## DATA FOR THIS TASK
_ _ _ _

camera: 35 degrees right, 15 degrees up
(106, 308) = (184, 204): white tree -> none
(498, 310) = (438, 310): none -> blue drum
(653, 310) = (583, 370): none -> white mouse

_ _ _ _

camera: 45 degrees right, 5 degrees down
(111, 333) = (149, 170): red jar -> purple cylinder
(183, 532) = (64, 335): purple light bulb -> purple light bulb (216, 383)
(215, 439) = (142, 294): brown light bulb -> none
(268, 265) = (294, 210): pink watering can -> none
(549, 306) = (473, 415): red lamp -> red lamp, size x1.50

_ _ _ _

Copy the lines above exactly. Start with the line containing "(215, 439) = (142, 294): brown", end with the line containing "(549, 306) = (473, 415): red", and include both.

## RESULT OF THE TASK
(215, 439) = (142, 294): brown light bulb -> none
(268, 265) = (294, 210): pink watering can -> none
(549, 306) = (473, 415): red lamp -> red lamp, size x1.50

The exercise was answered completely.